=== Begin Enclosure ===

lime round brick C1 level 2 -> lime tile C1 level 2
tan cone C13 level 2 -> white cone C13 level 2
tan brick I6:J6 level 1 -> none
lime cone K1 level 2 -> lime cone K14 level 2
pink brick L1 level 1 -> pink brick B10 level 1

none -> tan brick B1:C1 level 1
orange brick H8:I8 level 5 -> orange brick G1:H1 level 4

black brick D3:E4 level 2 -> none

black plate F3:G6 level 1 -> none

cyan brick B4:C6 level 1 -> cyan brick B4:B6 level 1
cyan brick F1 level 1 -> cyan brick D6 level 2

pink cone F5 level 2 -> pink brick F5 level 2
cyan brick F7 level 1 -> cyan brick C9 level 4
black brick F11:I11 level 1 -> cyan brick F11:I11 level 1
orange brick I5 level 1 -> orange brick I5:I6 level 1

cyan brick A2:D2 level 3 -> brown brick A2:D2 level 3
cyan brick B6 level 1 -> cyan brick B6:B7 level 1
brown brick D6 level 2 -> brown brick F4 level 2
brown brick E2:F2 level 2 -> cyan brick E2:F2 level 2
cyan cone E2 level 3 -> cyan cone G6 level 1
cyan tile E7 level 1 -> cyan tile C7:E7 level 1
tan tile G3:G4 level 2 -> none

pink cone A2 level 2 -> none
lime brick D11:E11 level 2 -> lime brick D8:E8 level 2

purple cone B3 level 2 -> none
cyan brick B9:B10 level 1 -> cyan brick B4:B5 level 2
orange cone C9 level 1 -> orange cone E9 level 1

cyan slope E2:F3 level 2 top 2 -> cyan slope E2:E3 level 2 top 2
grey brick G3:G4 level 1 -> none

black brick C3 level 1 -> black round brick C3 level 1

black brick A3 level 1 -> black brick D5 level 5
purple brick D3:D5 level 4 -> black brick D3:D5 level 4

=== End Enclosure ===

Your assignment:
Return only the part of the records above that opens with the line containing "tan cone C13" and closes with the line containing "black brick F11:I11", ends included.

Answer:
tan cone C13 level 2 -> white cone C13 level 2
tan brick I6:J6 level 1 -> none
lime cone K1 level 2 -> lime cone K14 level 2
pink brick L1 level 1 -> pink brick B10 level 1

none -> tan brick B1:C1 level 1
orange brick H8:I8 level 5 -> orange brick G1:H1 level 4

black brick D3:E4 level 2 -> none

black plate F3:G6 level 1 -> none

cyan brick B4:C6 level 1 -> cyan brick B4:B6 level 1
cyan brick F1 level 1 -> cyan brick D6 level 2

pink cone F5 level 2 -> pink brick F5 level 2
cyan brick F7 level 1 -> cyan brick C9 level 4
black brick F11:I11 level 1 -> cyan brick F11:I11 level 1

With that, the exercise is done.